■ Try it ■
Copy the data below exactly, omitting any picture it contains.

Coordinate-based change listings:
++++

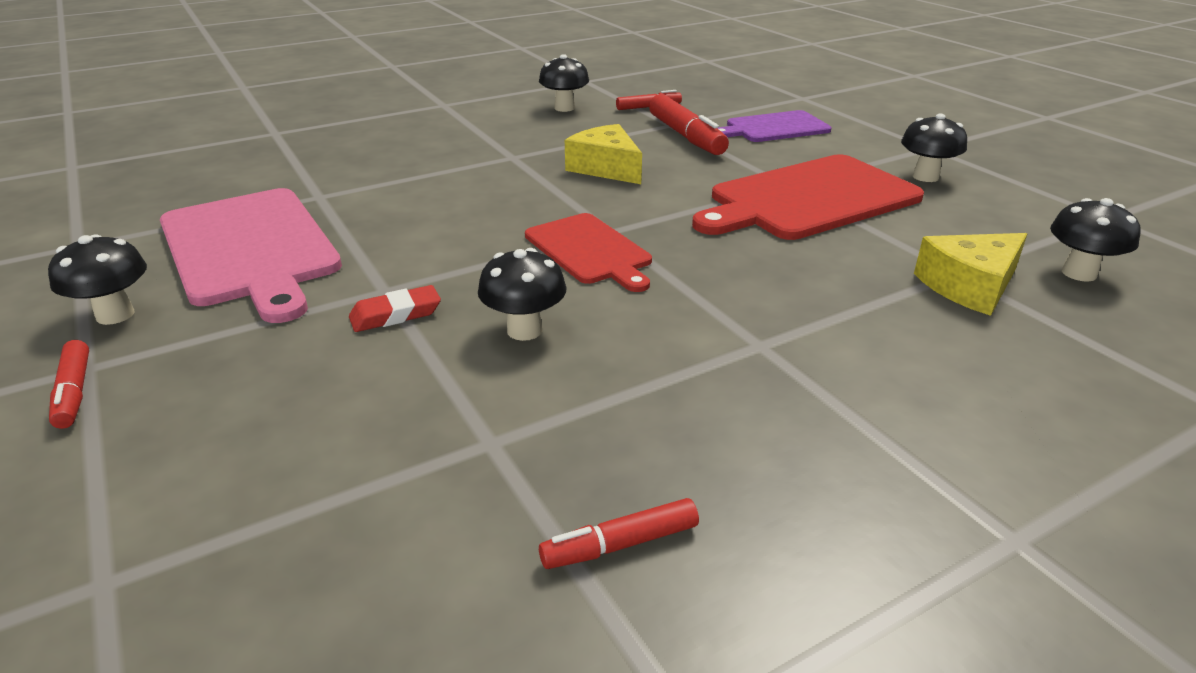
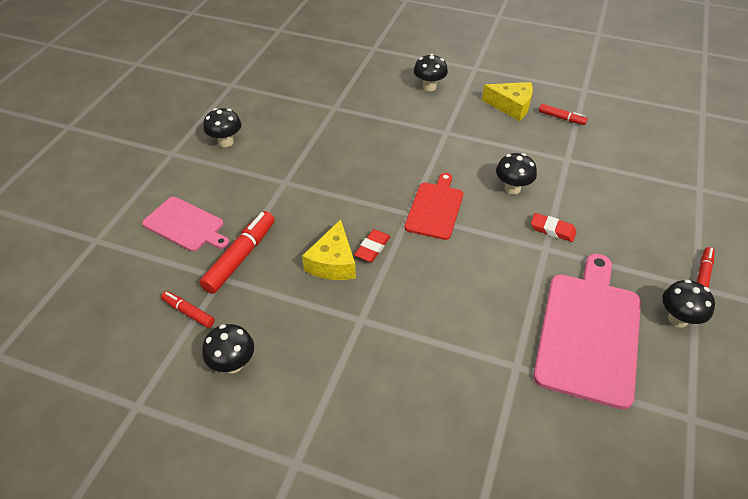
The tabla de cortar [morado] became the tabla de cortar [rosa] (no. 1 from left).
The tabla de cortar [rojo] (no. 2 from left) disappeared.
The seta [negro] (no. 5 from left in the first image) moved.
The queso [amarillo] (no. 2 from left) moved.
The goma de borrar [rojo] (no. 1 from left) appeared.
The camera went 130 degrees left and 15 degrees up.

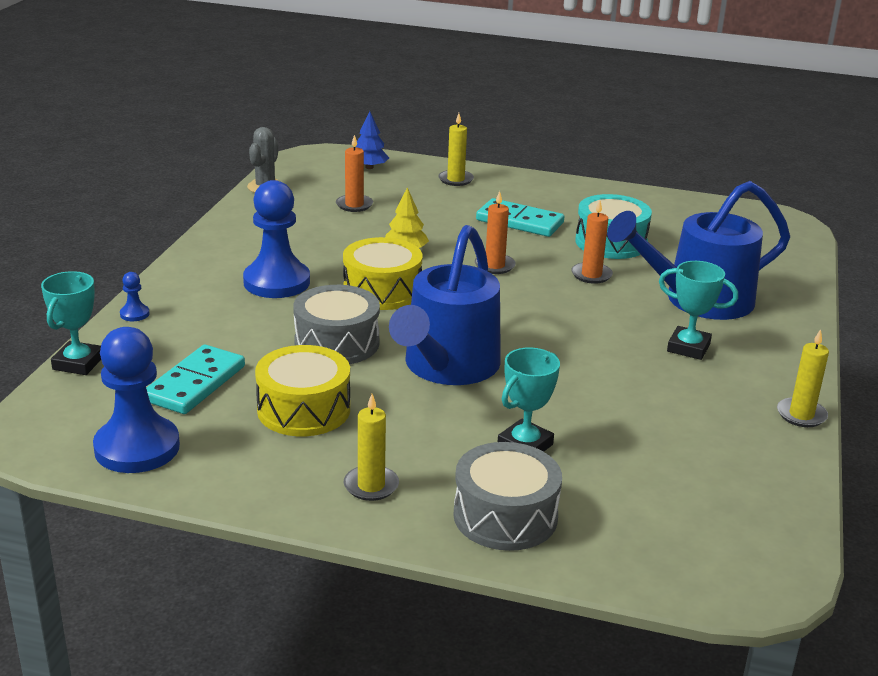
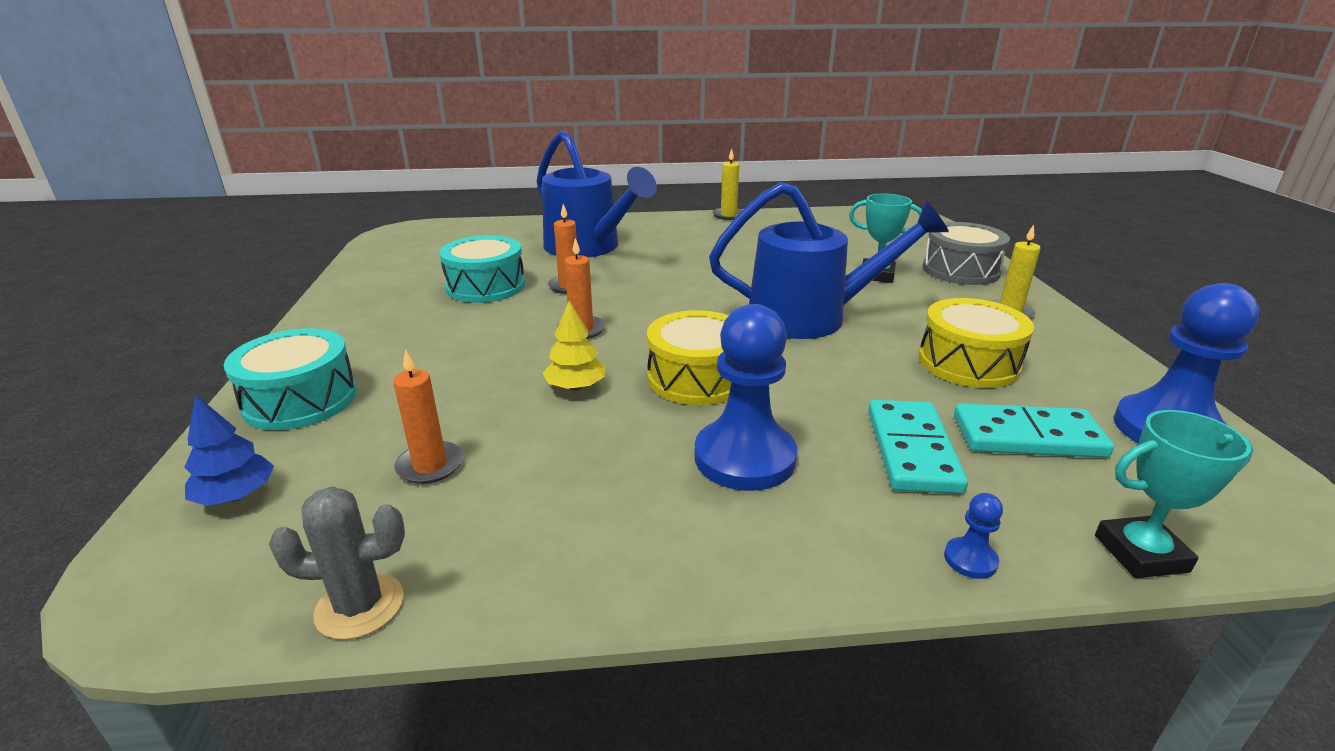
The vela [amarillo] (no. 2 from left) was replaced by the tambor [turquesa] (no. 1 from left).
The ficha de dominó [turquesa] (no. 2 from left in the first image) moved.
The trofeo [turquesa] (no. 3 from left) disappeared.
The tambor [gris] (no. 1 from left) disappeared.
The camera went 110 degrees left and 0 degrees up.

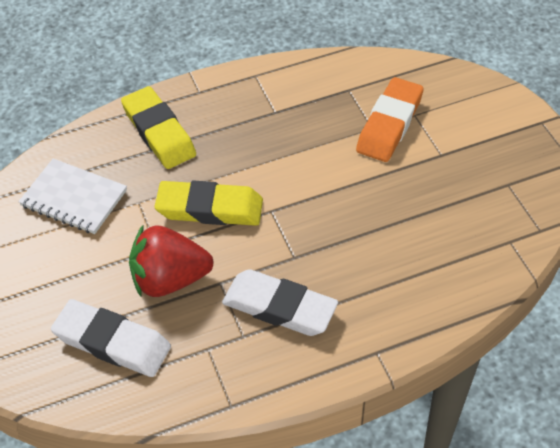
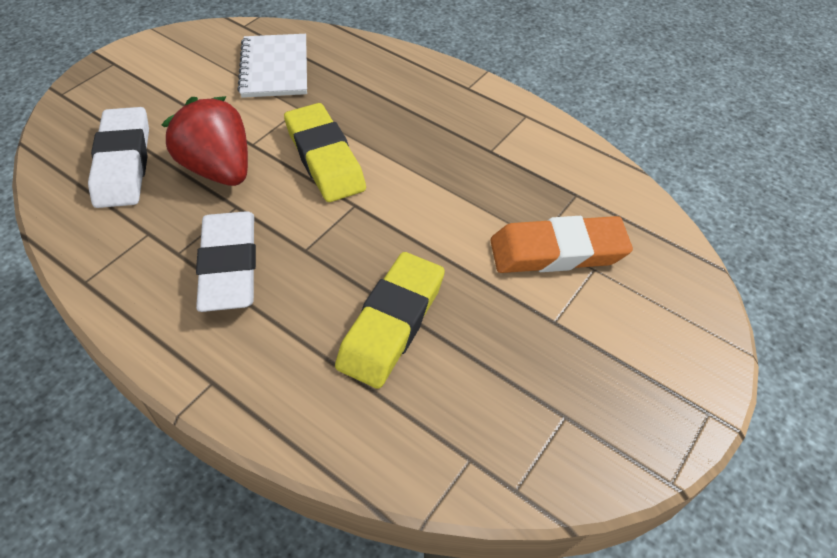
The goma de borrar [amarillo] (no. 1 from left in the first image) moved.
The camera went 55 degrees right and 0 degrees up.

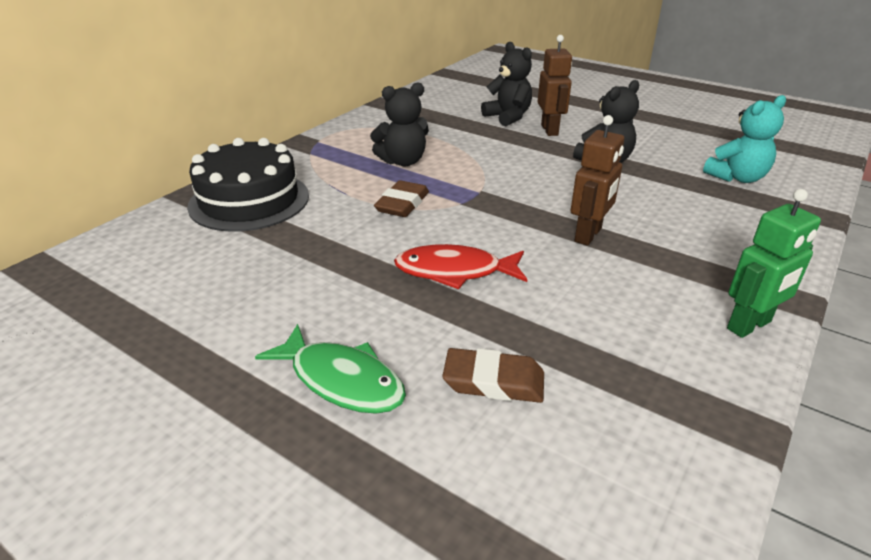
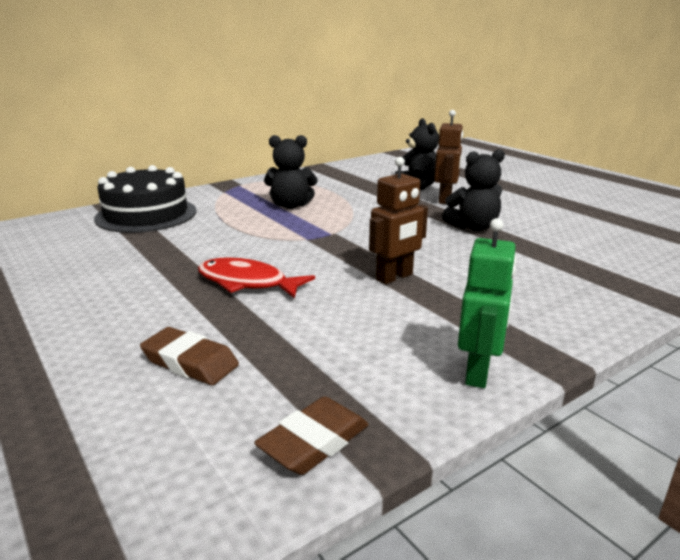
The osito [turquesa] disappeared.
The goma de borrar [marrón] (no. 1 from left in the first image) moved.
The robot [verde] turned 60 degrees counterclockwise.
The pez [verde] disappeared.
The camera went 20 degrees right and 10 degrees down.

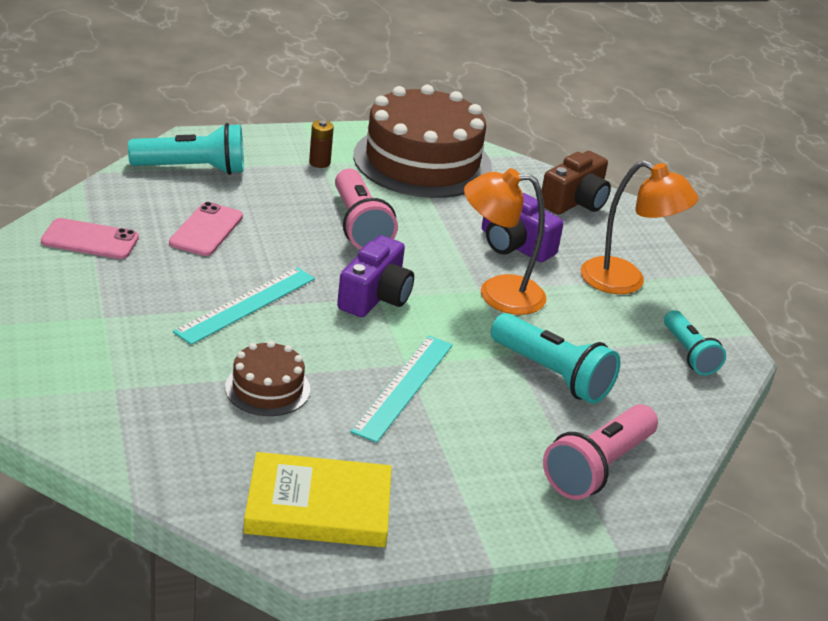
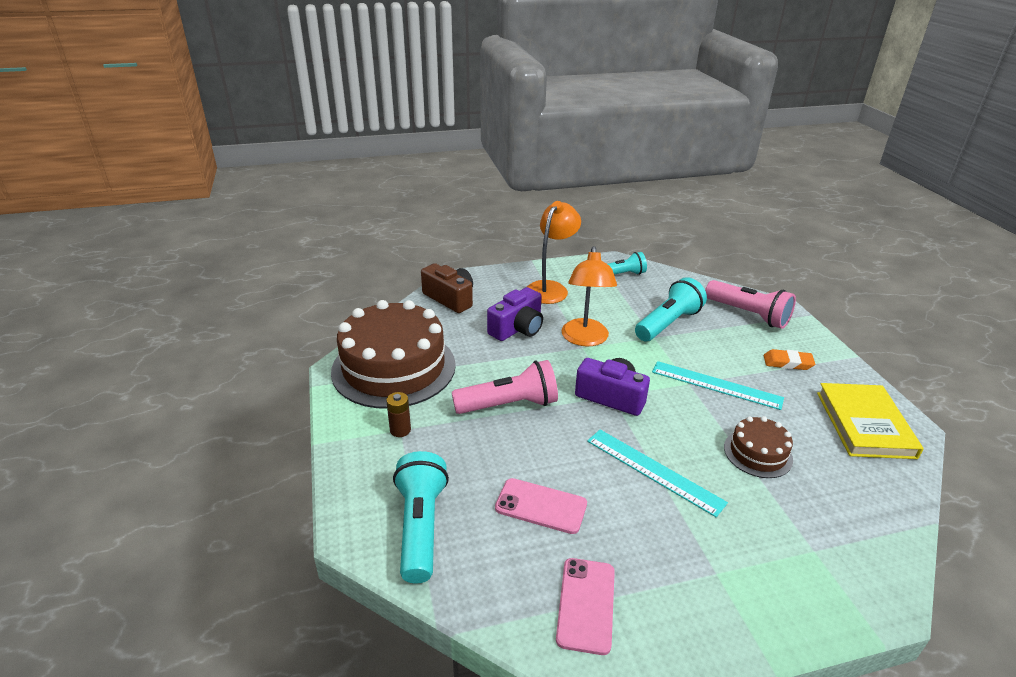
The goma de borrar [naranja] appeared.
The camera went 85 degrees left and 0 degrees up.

++++

■ Expected output ■
The tabla de cortar [morado] became the tabla de cortar [rosa] (no. 1 from left).
The tabla de cortar [rojo] (no. 2 from left) disappeared.
The seta [negro] (no. 5 from left in the first image) moved.
The queso [amarillo] (no. 2 from left) moved.
The goma de borrar [rojo] (no. 1 from left) appeared.
The camera went 130 degrees left and 15 degrees up.

The vela [amarillo] (no. 2 from left) was replaced by the tambor [turquesa] (no. 1 from left).
The ficha de dominó [turquesa] (no. 2 from left in the first image) moved.
The trofeo [turquesa] (no. 3 from left) disappeared.
The tambor [gris] (no. 1 from left) disappeared.
The camera went 110 degrees left and 0 degrees up.

The goma de borrar [amarillo] (no. 1 from left in the first image) moved.
The camera went 55 degrees right and 0 degrees up.

The osito [turquesa] disappeared.
The goma de borrar [marrón] (no. 1 from left in the first image) moved.
The robot [verde] turned 60 degrees counterclockwise.
The pez [verde] disappeared.
The camera went 20 degrees right and 10 degrees down.

The goma de borrar [naranja] appeared.
The camera went 85 degrees left and 0 degrees up.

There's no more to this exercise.